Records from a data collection
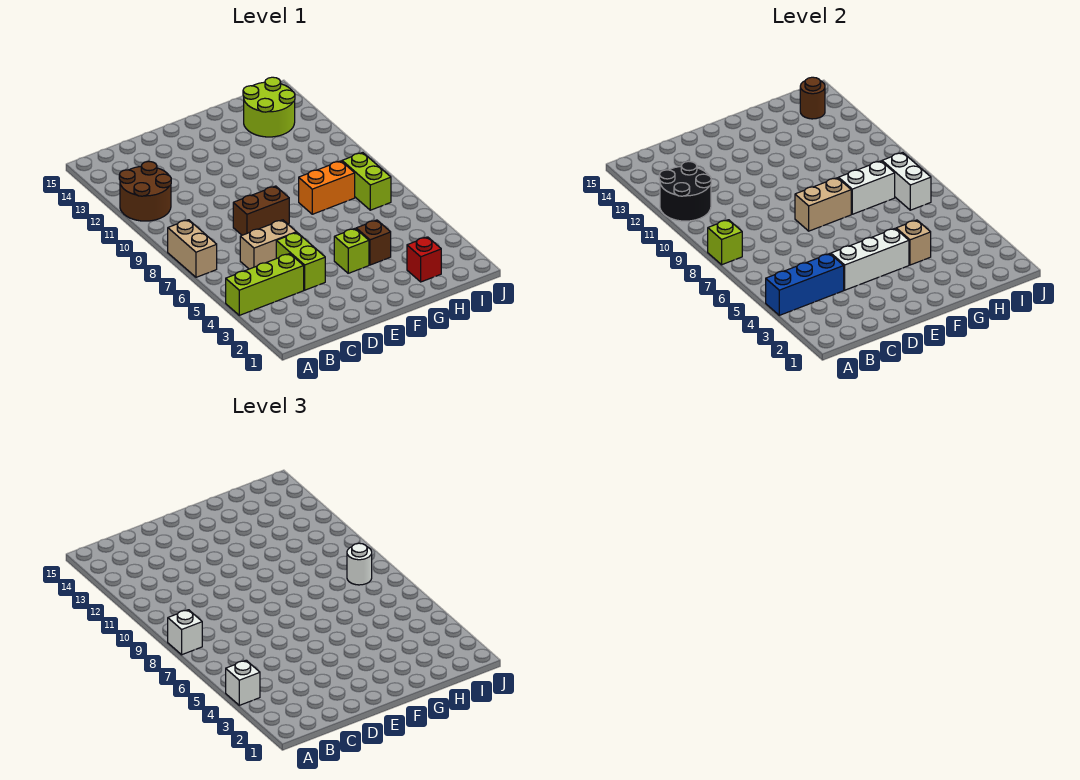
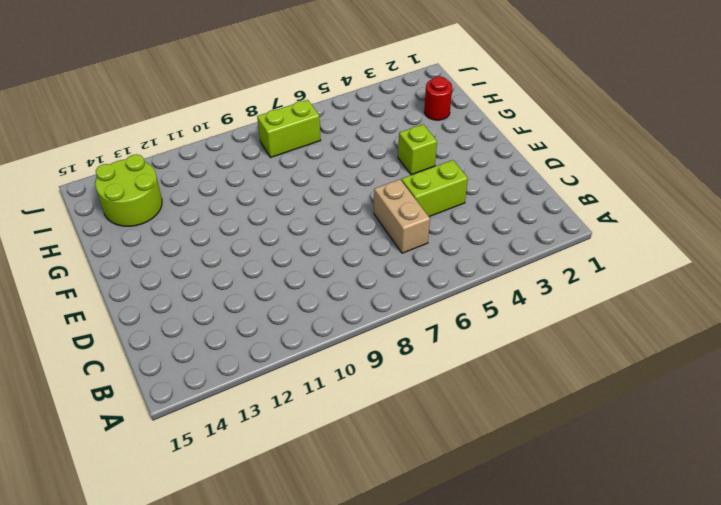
red round brick H2 level 1 -> red brick H2 level 1
none -> lime brick A4:C4 level 1
none -> tan brick A7:A8 level 1
none -> brown round brick A11:B12 level 1

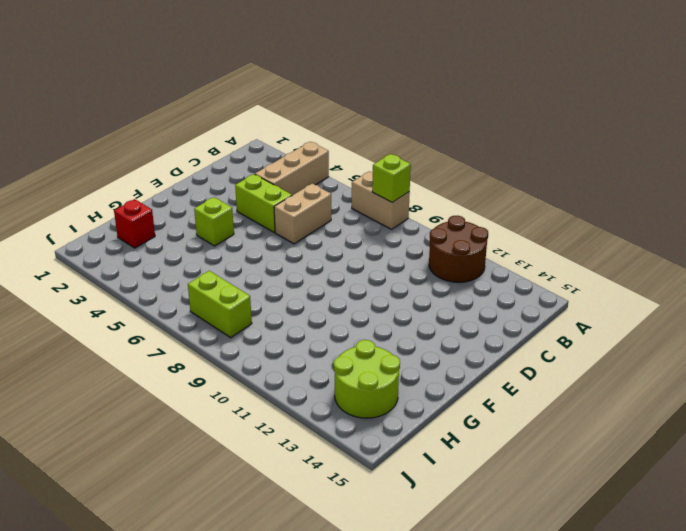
tan brick A4:C4 level 1 -> lime brick A4:C4 level 1
none -> brown brick D8:E8 level 1
none -> brown brick G4 level 1
none -> orange brick G8:H8 level 1

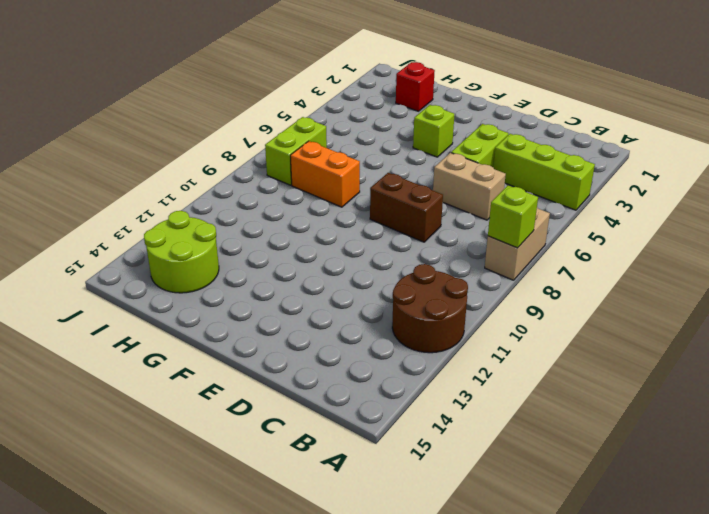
none -> brown brick G4 level 1
none -> blue brick A4:C4 level 2
none -> black round brick A11:B12 level 2

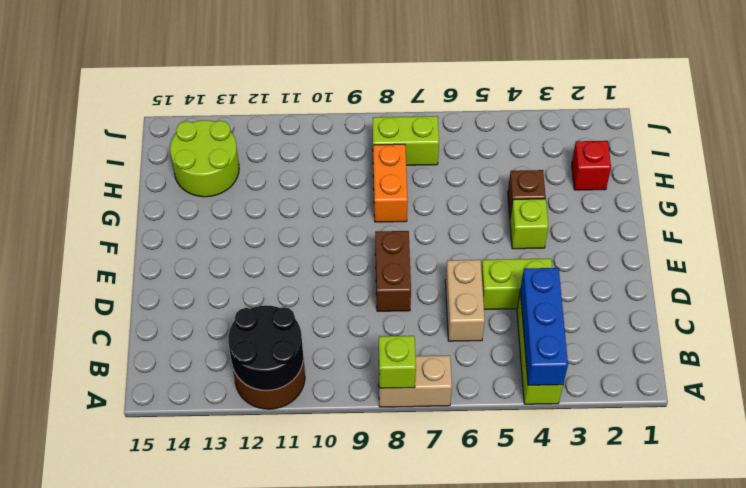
none -> white brick D4:F4 level 2
none -> tan brick E8:F8 level 2
none -> tan brick G4 level 2

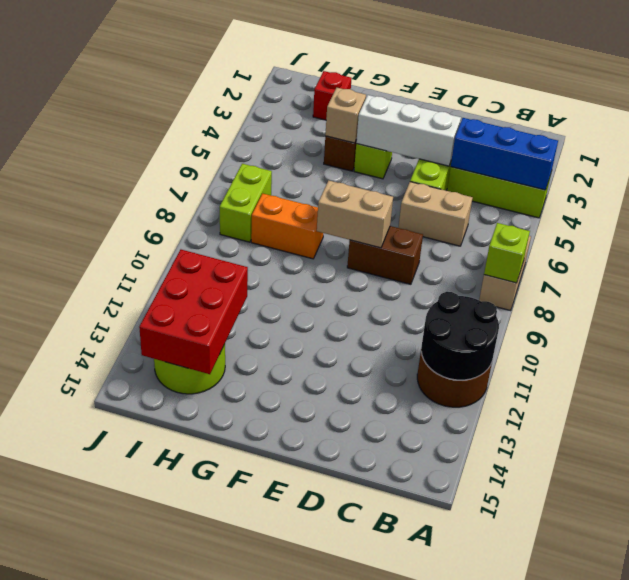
red brick H12:I14 level 2 -> brown round brick I14 level 2
none -> white brick G8:H8 level 2
none -> white brick I7:I8 level 2
none -> white brick A4 level 3

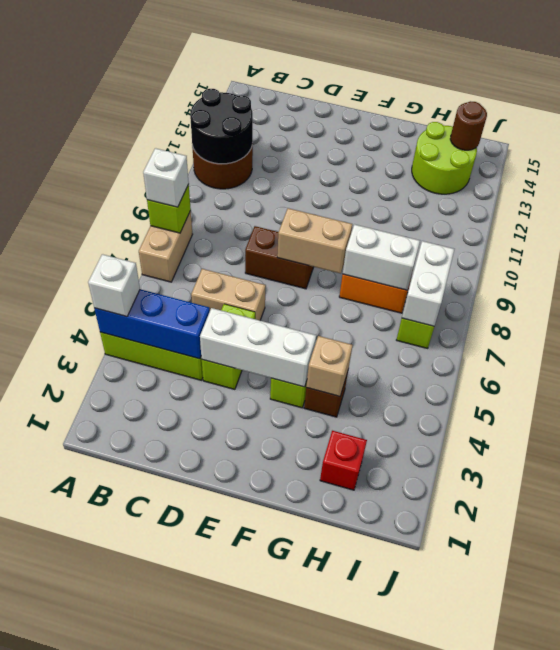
none -> white round brick I8 level 3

INSTRUCTIONS FOR THE TASK:
Repeat word for word the lines starting at the one with "none -> tan brick A7:A8 level 1" and ending at the final line of the records above, both included; no pictures.

ANSWER AREA:
none -> tan brick A7:A8 level 1
none -> brown round brick A11:B12 level 1

tan brick A4:C4 level 1 -> lime brick A4:C4 level 1
none -> brown brick D8:E8 level 1
none -> brown brick G4 level 1
none -> orange brick G8:H8 level 1

none -> brown brick G4 level 1
none -> blue brick A4:C4 level 2
none -> black round brick A11:B12 level 2

none -> white brick D4:F4 level 2
none -> tan brick E8:F8 level 2
none -> tan brick G4 level 2

red brick H12:I14 level 2 -> brown round brick I14 level 2
none -> white brick G8:H8 level 2
none -> white brick I7:I8 level 2
none -> white brick A4 level 3

none -> white round brick I8 level 3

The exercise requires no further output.